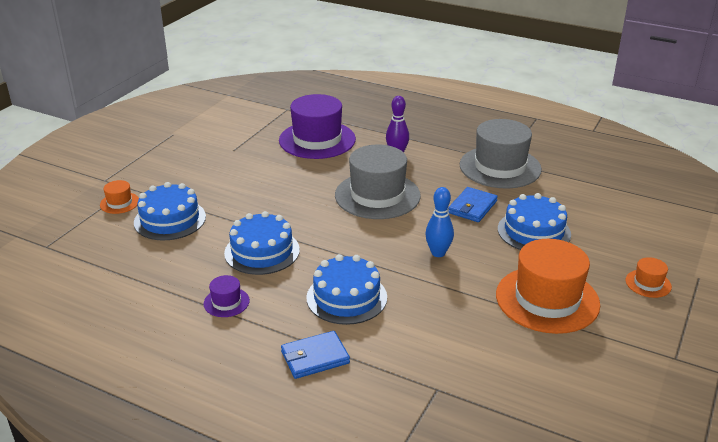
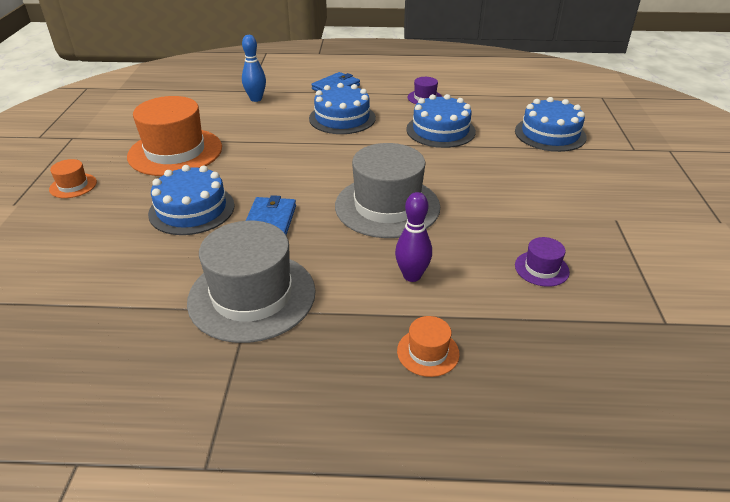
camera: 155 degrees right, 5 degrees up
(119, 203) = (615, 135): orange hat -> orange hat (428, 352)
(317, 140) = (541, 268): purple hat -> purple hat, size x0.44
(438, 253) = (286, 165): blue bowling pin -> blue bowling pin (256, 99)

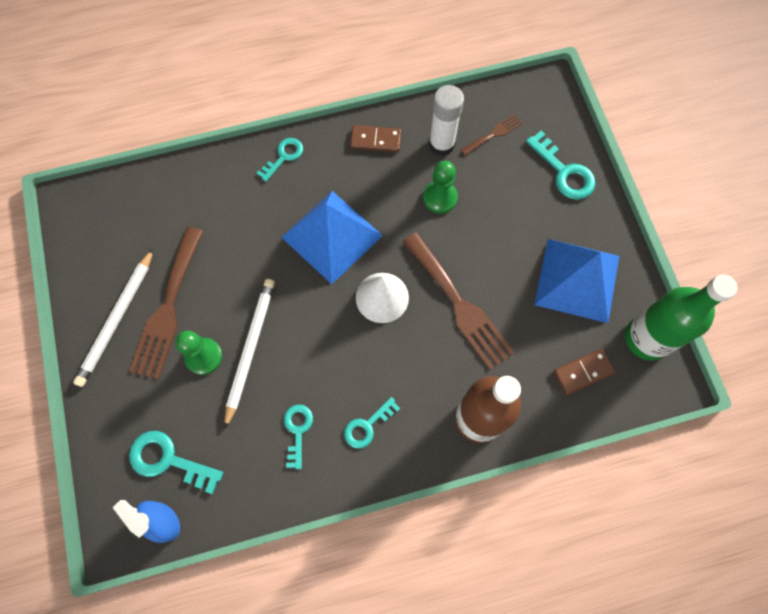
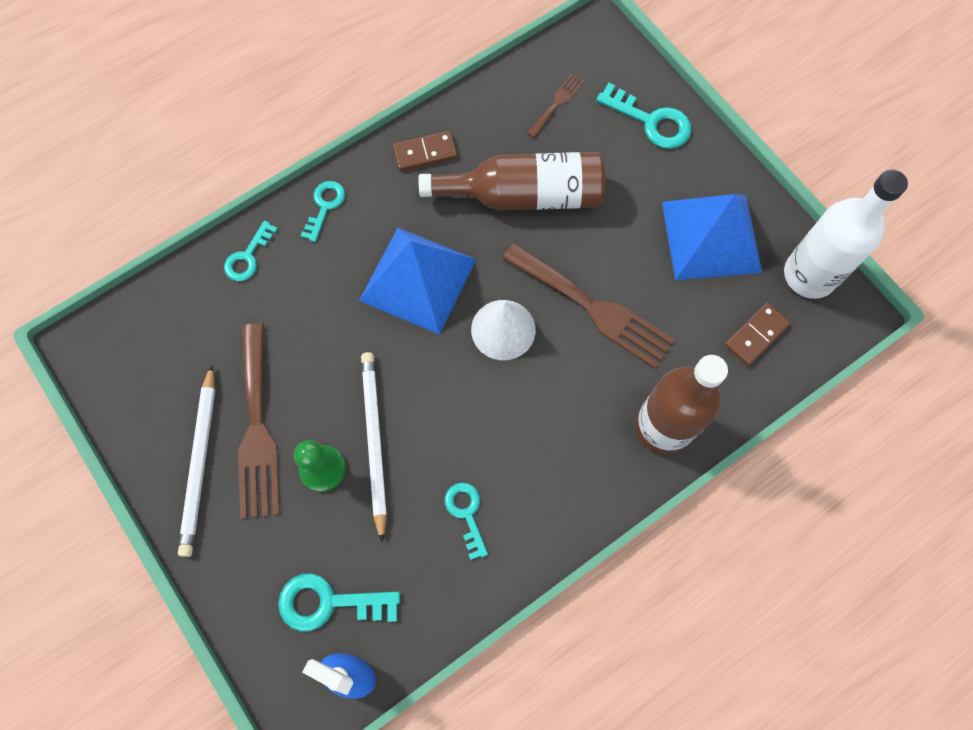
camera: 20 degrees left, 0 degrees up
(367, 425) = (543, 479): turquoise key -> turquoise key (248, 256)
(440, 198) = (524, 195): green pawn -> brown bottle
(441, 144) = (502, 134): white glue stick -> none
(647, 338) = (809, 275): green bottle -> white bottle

### Exercise requirements
Each line of the listing above that includes the word "degrees" should be copied.

### Written answer
camera: 155 degrees right, 5 degrees up
camera: 20 degrees left, 0 degrees up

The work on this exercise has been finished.